== Segment start ==

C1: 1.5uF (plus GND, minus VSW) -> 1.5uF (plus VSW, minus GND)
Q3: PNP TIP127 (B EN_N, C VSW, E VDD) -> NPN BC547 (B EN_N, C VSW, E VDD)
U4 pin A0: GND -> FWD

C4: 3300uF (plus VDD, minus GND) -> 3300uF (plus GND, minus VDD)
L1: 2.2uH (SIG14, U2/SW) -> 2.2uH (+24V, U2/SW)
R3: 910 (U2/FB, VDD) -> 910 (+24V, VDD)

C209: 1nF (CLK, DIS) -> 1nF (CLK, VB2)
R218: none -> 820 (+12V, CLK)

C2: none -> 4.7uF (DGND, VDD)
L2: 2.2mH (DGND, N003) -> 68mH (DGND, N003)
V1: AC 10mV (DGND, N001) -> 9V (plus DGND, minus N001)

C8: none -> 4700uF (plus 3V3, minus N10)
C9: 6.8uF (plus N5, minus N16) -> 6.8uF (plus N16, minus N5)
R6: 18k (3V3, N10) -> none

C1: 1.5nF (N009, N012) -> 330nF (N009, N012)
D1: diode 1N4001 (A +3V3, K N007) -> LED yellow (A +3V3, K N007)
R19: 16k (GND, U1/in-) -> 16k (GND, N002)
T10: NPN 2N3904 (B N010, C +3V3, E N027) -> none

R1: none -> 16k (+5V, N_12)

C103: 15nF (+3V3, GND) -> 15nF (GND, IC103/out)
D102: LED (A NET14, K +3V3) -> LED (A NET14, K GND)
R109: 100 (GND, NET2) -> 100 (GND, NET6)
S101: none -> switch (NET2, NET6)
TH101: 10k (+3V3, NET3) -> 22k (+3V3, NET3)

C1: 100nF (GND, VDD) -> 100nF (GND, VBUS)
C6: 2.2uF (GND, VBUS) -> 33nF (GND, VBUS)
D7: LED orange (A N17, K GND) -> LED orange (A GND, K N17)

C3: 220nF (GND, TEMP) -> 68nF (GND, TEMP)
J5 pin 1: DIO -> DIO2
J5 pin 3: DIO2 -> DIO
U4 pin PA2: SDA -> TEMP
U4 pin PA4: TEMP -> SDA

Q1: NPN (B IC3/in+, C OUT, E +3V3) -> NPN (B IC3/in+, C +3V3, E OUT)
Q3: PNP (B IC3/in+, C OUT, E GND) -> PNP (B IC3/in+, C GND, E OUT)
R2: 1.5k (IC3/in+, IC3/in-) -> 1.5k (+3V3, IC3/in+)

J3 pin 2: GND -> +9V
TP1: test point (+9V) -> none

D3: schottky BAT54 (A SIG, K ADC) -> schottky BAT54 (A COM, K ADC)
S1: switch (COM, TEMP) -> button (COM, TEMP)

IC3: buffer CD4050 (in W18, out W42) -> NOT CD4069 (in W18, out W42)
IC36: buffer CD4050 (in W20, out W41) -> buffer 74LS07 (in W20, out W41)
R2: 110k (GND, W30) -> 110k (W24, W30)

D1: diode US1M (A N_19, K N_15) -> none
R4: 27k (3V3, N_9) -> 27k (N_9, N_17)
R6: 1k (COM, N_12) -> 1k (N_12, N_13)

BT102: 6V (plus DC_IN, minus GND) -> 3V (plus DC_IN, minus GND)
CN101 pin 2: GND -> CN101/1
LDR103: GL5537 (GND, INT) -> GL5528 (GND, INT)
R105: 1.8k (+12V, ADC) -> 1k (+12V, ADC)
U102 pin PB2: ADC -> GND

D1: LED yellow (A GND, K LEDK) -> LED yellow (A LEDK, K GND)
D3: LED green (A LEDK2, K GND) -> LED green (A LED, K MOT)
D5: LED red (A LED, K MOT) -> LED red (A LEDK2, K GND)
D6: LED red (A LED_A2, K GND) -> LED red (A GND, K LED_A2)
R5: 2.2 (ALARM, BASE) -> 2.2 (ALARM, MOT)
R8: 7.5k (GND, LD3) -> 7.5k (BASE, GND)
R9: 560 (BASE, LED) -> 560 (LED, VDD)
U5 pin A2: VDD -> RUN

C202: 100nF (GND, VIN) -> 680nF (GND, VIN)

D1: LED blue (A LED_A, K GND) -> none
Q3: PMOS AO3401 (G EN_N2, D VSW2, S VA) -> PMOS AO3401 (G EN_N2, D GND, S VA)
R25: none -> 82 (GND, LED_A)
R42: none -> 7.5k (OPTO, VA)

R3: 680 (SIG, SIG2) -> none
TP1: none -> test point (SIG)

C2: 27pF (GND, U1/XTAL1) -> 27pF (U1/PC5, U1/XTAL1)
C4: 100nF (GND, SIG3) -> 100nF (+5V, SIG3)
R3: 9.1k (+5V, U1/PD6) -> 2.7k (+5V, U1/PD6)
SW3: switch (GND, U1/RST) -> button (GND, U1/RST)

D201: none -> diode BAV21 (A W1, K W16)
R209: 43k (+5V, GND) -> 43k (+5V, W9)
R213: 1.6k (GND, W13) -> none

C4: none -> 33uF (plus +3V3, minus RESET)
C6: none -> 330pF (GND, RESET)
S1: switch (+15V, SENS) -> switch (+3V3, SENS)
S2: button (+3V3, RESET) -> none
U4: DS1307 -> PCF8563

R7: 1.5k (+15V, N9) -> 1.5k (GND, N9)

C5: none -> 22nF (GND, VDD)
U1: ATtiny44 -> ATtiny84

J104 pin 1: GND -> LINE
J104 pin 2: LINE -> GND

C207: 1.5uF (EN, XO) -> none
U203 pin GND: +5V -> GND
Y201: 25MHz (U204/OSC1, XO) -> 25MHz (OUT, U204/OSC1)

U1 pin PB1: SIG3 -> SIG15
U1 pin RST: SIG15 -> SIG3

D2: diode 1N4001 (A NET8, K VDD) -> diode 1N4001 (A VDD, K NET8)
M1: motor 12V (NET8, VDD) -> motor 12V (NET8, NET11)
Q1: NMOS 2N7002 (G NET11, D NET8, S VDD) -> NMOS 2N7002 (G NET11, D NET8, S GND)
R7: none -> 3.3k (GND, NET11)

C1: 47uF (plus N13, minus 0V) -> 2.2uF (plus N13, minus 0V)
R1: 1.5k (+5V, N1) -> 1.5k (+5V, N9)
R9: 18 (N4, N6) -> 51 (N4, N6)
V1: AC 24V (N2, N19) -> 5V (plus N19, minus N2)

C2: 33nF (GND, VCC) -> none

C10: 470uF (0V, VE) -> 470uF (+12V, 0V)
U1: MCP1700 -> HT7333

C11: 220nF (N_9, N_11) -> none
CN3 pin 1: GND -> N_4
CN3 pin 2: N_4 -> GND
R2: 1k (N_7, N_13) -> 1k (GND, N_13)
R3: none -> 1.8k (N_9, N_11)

== Segment end ==

▶ [DIRECTIONS FOR THIS TASK]: Go through the listing above and return each line that includes the word "minus".

▶ [SOLVED PROBLEM]:
C1: 1.5uF (plus GND, minus VSW) -> 1.5uF (plus VSW, minus GND)
C4: 3300uF (plus VDD, minus GND) -> 3300uF (plus GND, minus VDD)
V1: AC 10mV (DGND, N001) -> 9V (plus DGND, minus N001)
C8: none -> 4700uF (plus 3V3, minus N10)
C9: 6.8uF (plus N5, minus N16) -> 6.8uF (plus N16, minus N5)
BT102: 6V (plus DC_IN, minus GND) -> 3V (plus DC_IN, minus GND)
C4: none -> 33uF (plus +3V3, minus RESET)
C1: 47uF (plus N13, minus 0V) -> 2.2uF (plus N13, minus 0V)
V1: AC 24V (N2, N19) -> 5V (plus N19, minus N2)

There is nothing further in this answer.